* _The task_: From the line that includes "DHT1 pin DATA: D3 -> D10" to the last line of the data, quote each line precisely; both boundary lines belong in the answer.

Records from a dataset
----------------------------------------
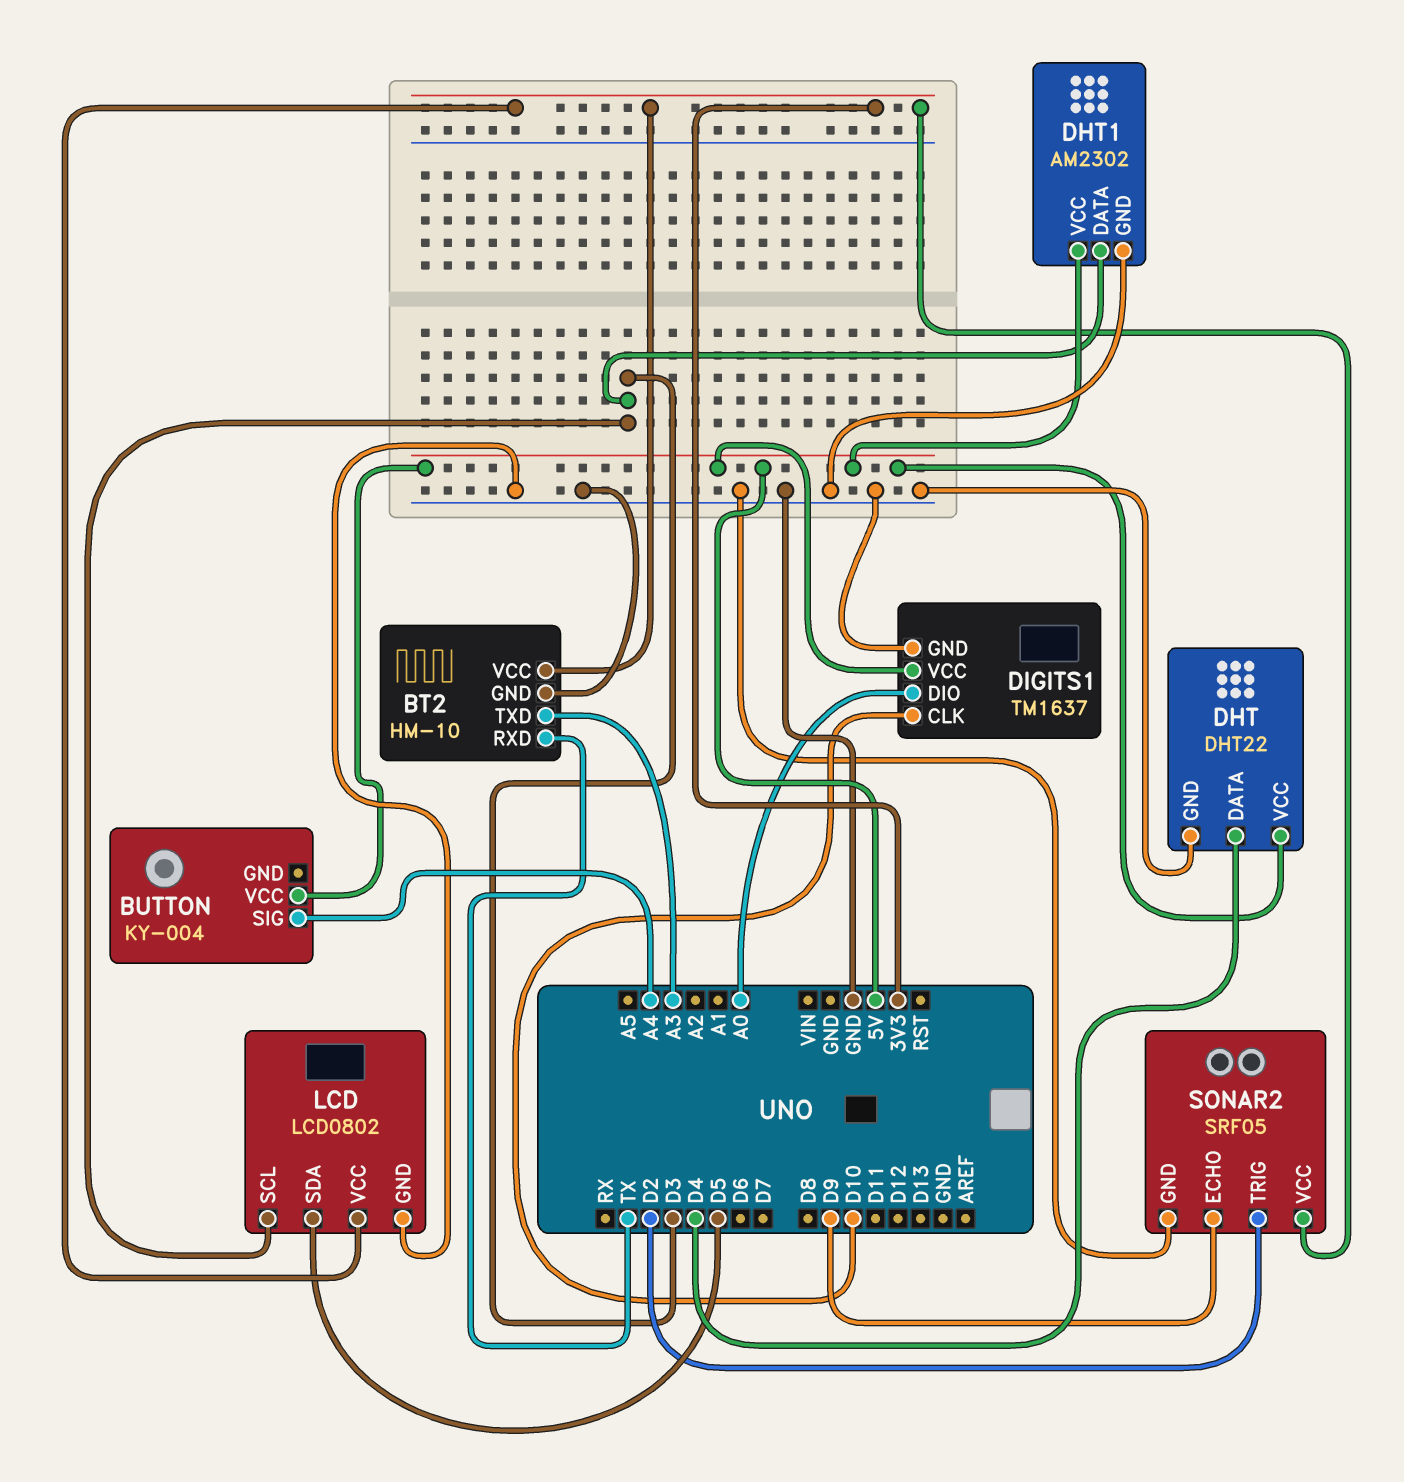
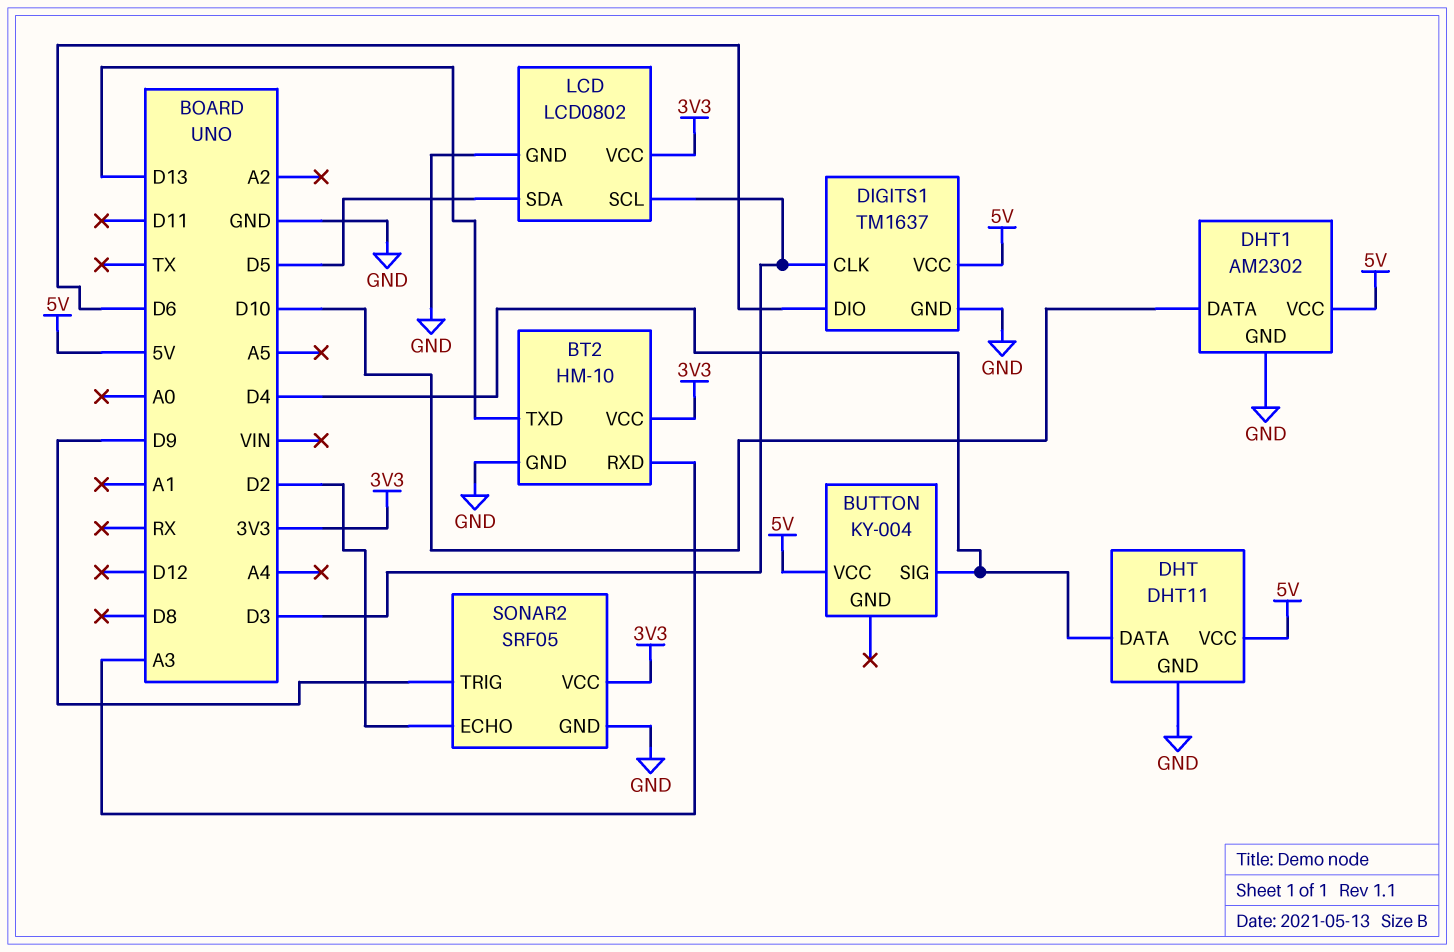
BT2 pin RXD: TX -> A3
BT2 pin TXD: A3 -> D13
BUTTON pin SIG: A4 -> D4
DHT: DHT22 -> DHT11
DHT1 pin DATA: D3 -> D10
DIGITS1 pin CLK: D10 -> D3
DIGITS1 pin DIO: A0 -> D6
SONAR2 pin ECHO: D9 -> D2
SONAR2 pin TRIG: D2 -> D9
----------------------------------------
* _Worked solution_:
DHT1 pin DATA: D3 -> D10
DIGITS1 pin CLK: D10 -> D3
DIGITS1 pin DIO: A0 -> D6
SONAR2 pin ECHO: D9 -> D2
SONAR2 pin TRIG: D2 -> D9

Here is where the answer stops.